• What to do
Please return each record below exactly, with nothing left out.

[Colored object listings]
....................

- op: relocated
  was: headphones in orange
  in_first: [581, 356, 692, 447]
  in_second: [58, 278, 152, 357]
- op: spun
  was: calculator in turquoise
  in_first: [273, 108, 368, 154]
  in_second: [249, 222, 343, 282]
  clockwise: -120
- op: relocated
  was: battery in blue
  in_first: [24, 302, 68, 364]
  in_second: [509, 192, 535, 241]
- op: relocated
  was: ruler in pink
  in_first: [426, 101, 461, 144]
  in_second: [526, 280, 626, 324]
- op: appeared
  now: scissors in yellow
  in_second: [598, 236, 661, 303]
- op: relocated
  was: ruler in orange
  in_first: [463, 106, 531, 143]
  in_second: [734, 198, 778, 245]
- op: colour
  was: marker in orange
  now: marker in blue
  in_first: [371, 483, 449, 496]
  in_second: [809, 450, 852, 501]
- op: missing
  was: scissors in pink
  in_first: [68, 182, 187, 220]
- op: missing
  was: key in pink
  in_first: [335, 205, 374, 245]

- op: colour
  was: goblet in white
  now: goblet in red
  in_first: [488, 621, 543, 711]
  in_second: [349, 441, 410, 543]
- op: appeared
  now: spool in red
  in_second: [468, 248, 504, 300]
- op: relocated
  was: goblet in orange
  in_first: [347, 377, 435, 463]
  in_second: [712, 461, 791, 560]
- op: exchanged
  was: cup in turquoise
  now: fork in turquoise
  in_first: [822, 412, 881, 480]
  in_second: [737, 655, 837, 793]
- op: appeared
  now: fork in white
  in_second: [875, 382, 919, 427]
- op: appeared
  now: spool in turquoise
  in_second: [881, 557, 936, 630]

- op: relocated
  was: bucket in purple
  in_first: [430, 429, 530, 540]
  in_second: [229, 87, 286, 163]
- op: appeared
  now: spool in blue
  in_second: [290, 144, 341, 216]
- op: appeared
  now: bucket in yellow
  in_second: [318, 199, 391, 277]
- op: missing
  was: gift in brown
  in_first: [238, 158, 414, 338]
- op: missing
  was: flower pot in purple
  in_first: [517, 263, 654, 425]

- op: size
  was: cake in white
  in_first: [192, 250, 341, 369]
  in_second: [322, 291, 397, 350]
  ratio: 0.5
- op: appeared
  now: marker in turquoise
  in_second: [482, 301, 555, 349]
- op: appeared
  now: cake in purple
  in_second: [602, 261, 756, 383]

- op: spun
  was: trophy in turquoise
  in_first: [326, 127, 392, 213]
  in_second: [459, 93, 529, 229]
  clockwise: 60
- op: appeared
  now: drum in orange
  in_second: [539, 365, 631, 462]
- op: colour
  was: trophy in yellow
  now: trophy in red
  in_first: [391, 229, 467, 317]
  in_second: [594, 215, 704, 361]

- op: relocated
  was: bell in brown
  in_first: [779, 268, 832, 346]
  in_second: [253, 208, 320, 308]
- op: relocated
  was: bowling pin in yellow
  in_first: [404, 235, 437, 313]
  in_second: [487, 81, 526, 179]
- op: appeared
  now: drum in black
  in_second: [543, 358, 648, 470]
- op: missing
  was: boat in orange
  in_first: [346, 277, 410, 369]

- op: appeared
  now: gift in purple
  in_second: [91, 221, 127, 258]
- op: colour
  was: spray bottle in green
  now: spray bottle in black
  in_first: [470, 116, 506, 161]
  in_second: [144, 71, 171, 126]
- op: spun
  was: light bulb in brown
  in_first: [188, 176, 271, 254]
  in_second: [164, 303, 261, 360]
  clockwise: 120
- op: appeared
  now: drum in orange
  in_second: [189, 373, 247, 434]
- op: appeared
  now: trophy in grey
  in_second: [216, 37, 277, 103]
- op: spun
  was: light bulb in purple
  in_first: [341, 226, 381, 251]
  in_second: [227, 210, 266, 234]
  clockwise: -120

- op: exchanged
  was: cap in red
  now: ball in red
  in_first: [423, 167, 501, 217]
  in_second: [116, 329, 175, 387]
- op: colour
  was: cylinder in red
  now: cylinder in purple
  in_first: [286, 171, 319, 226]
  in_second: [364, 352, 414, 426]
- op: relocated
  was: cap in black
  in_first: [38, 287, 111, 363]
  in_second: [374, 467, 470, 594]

....................

• Exercise result
- op: relocated
  was: headphones in orange
  in_first: [581, 356, 692, 447]
  in_second: [58, 278, 152, 357]
- op: spun
  was: calculator in turquoise
  in_first: [273, 108, 368, 154]
  in_second: [249, 222, 343, 282]
  clockwise: -120
- op: relocated
  was: battery in blue
  in_first: [24, 302, 68, 364]
  in_second: [509, 192, 535, 241]
- op: relocated
  was: ruler in pink
  in_first: [426, 101, 461, 144]
  in_second: [526, 280, 626, 324]
- op: appeared
  now: scissors in yellow
  in_second: [598, 236, 661, 303]
- op: relocated
  was: ruler in orange
  in_first: [463, 106, 531, 143]
  in_second: [734, 198, 778, 245]
- op: colour
  was: marker in orange
  now: marker in blue
  in_first: [371, 483, 449, 496]
  in_second: [809, 450, 852, 501]
- op: missing
  was: scissors in pink
  in_first: [68, 182, 187, 220]
- op: missing
  was: key in pink
  in_first: [335, 205, 374, 245]

- op: colour
  was: goblet in white
  now: goblet in red
  in_first: [488, 621, 543, 711]
  in_second: [349, 441, 410, 543]
- op: appeared
  now: spool in red
  in_second: [468, 248, 504, 300]
- op: relocated
  was: goblet in orange
  in_first: [347, 377, 435, 463]
  in_second: [712, 461, 791, 560]
- op: exchanged
  was: cup in turquoise
  now: fork in turquoise
  in_first: [822, 412, 881, 480]
  in_second: [737, 655, 837, 793]
- op: appeared
  now: fork in white
  in_second: [875, 382, 919, 427]
- op: appeared
  now: spool in turquoise
  in_second: [881, 557, 936, 630]

- op: relocated
  was: bucket in purple
  in_first: [430, 429, 530, 540]
  in_second: [229, 87, 286, 163]
- op: appeared
  now: spool in blue
  in_second: [290, 144, 341, 216]
- op: appeared
  now: bucket in yellow
  in_second: [318, 199, 391, 277]
- op: missing
  was: gift in brown
  in_first: [238, 158, 414, 338]
- op: missing
  was: flower pot in purple
  in_first: [517, 263, 654, 425]

- op: size
  was: cake in white
  in_first: [192, 250, 341, 369]
  in_second: [322, 291, 397, 350]
  ratio: 0.5
- op: appeared
  now: marker in turquoise
  in_second: [482, 301, 555, 349]
- op: appeared
  now: cake in purple
  in_second: [602, 261, 756, 383]

- op: spun
  was: trophy in turquoise
  in_first: [326, 127, 392, 213]
  in_second: [459, 93, 529, 229]
  clockwise: 60
- op: appeared
  now: drum in orange
  in_second: [539, 365, 631, 462]
- op: colour
  was: trophy in yellow
  now: trophy in red
  in_first: [391, 229, 467, 317]
  in_second: [594, 215, 704, 361]

- op: relocated
  was: bell in brown
  in_first: [779, 268, 832, 346]
  in_second: [253, 208, 320, 308]
- op: relocated
  was: bowling pin in yellow
  in_first: [404, 235, 437, 313]
  in_second: [487, 81, 526, 179]
- op: appeared
  now: drum in black
  in_second: [543, 358, 648, 470]
- op: missing
  was: boat in orange
  in_first: [346, 277, 410, 369]

- op: appeared
  now: gift in purple
  in_second: [91, 221, 127, 258]
- op: colour
  was: spray bottle in green
  now: spray bottle in black
  in_first: [470, 116, 506, 161]
  in_second: [144, 71, 171, 126]
- op: spun
  was: light bulb in brown
  in_first: [188, 176, 271, 254]
  in_second: [164, 303, 261, 360]
  clockwise: 120
- op: appeared
  now: drum in orange
  in_second: [189, 373, 247, 434]
- op: appeared
  now: trophy in grey
  in_second: [216, 37, 277, 103]
- op: spun
  was: light bulb in purple
  in_first: [341, 226, 381, 251]
  in_second: [227, 210, 266, 234]
  clockwise: -120

- op: exchanged
  was: cap in red
  now: ball in red
  in_first: [423, 167, 501, 217]
  in_second: [116, 329, 175, 387]
- op: colour
  was: cylinder in red
  now: cylinder in purple
  in_first: [286, 171, 319, 226]
  in_second: [364, 352, 414, 426]
- op: relocated
  was: cap in black
  in_first: [38, 287, 111, 363]
  in_second: [374, 467, 470, 594]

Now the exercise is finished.